● **Data segment**:
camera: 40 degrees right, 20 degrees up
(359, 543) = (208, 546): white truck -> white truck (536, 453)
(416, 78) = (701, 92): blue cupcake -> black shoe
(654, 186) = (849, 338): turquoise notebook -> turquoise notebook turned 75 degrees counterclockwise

● **Task directions**:
The whole listing above is to be reproduced without any slip.

● **Reply**:
camera: 40 degrees right, 20 degrees up
(359, 543) = (208, 546): white truck -> white truck (536, 453)
(416, 78) = (701, 92): blue cupcake -> black shoe
(654, 186) = (849, 338): turquoise notebook -> turquoise notebook turned 75 degrees counterclockwise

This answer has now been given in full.